- **Records for this exercise**:
»»
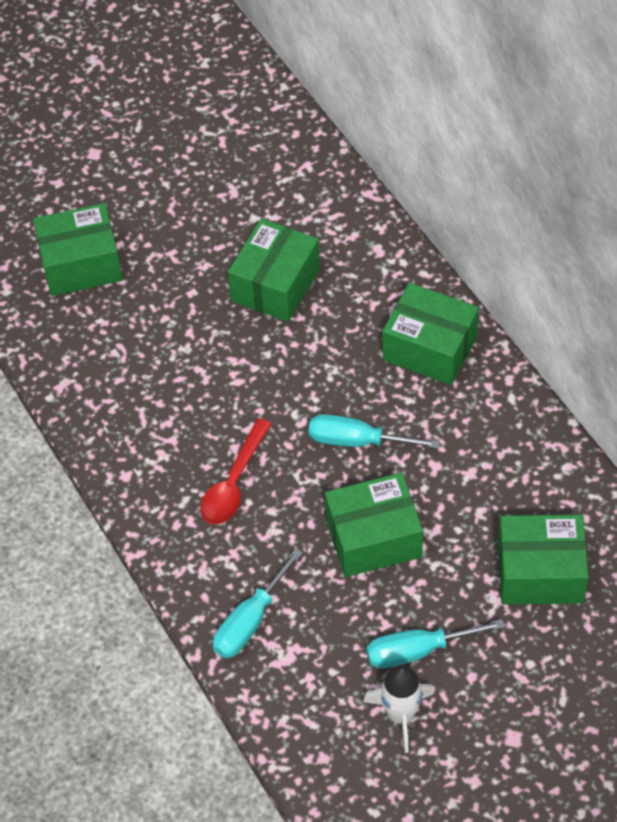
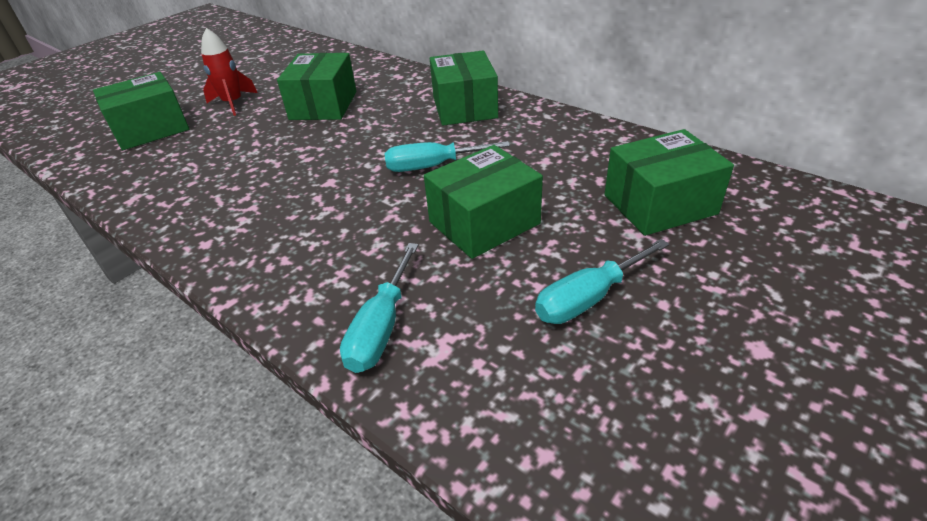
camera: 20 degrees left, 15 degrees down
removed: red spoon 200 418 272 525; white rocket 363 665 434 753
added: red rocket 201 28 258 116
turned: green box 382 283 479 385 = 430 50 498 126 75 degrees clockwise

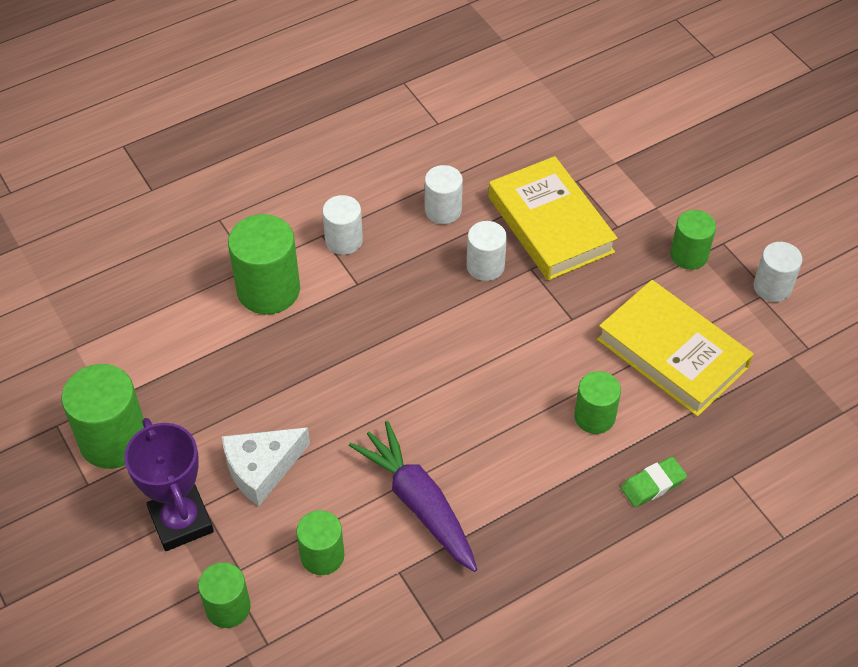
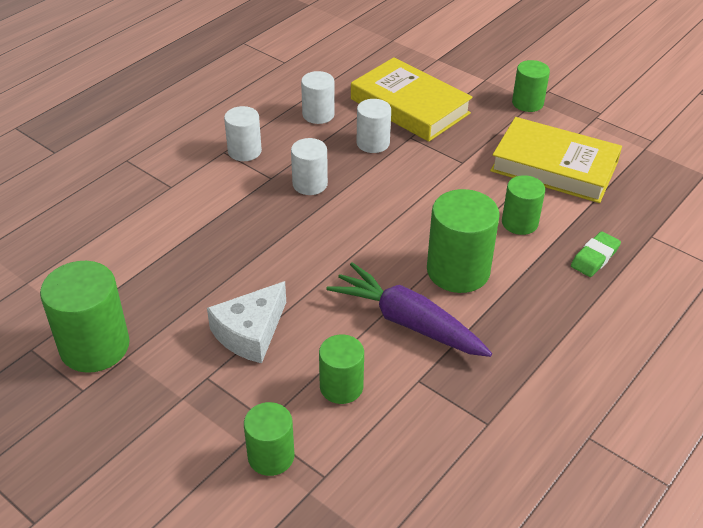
camera: 20 degrees left, 10 degrees down
removed: purple trophy 124 418 214 551
moved: green cylinder 228 214 300 315 to 427 189 500 293; white cylinder 754 242 802 302 to 291 138 328 195

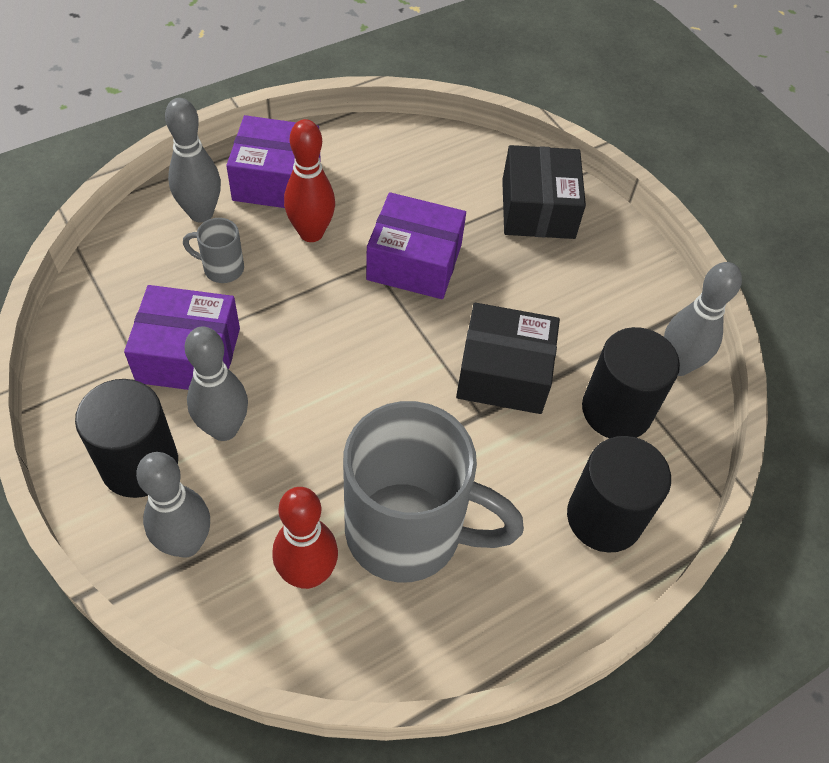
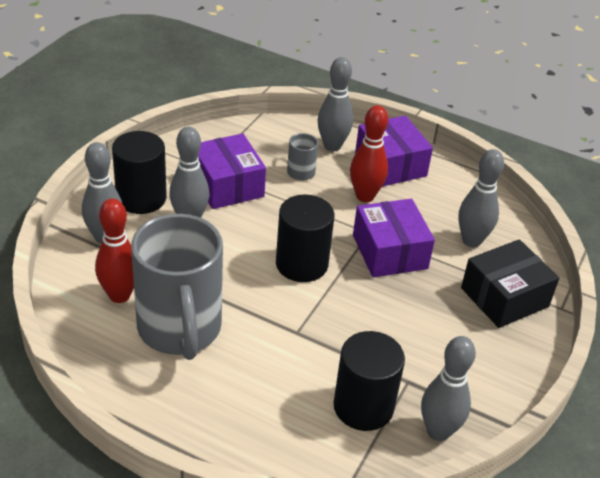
camera: 60 degrees right, 15 degrees down
removed: black box 456 303 560 414
added: grey bowling pin 459 149 504 247
moved: black cylinder 567 436 671 553 to 276 195 334 282

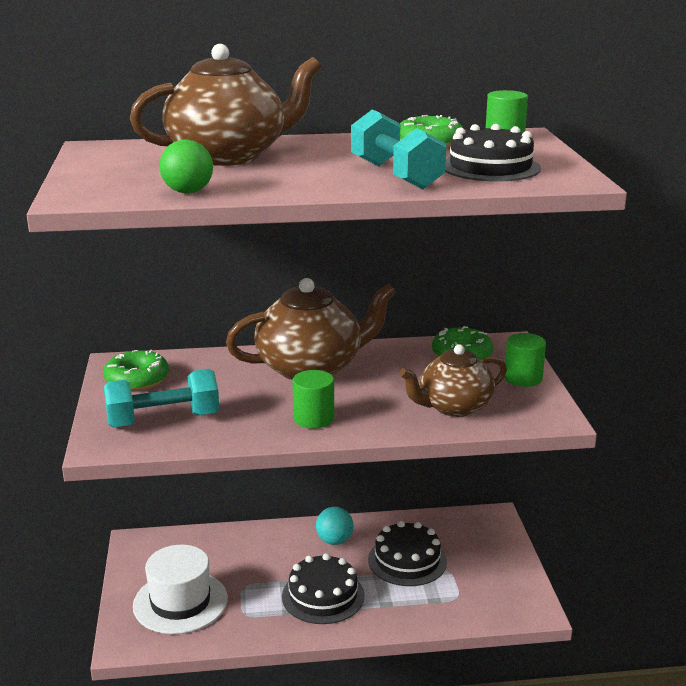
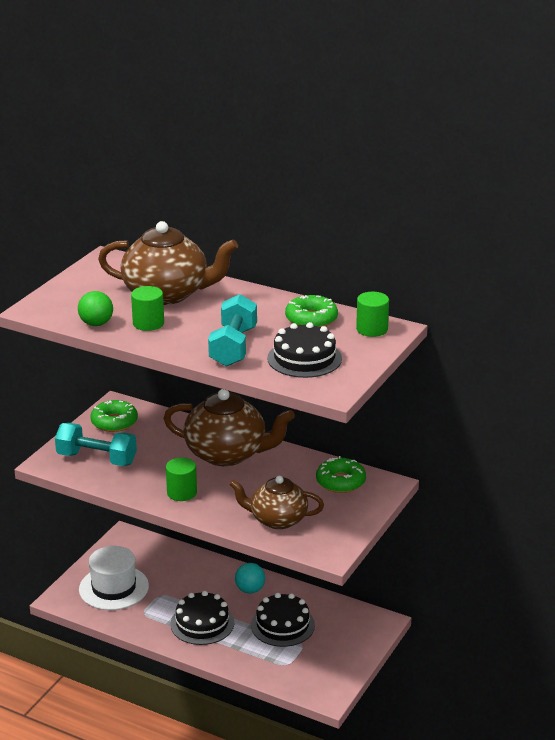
camera: 35 degrees right, 5 degrees up
moved: green cylinder 505 333 546 387 to 131 286 164 331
««
- **How to complete this task**: Please output every entry exactly as written, apart from the pictures.

- **Answer to this problem**:
camera: 20 degrees left, 15 degrees down
removed: red spoon 200 418 272 525; white rocket 363 665 434 753
added: red rocket 201 28 258 116
turned: green box 382 283 479 385 = 430 50 498 126 75 degrees clockwise

camera: 20 degrees left, 10 degrees down
removed: purple trophy 124 418 214 551
moved: green cylinder 228 214 300 315 to 427 189 500 293; white cylinder 754 242 802 302 to 291 138 328 195

camera: 60 degrees right, 15 degrees down
removed: black box 456 303 560 414
added: grey bowling pin 459 149 504 247
moved: black cylinder 567 436 671 553 to 276 195 334 282

camera: 35 degrees right, 5 degrees up
moved: green cylinder 505 333 546 387 to 131 286 164 331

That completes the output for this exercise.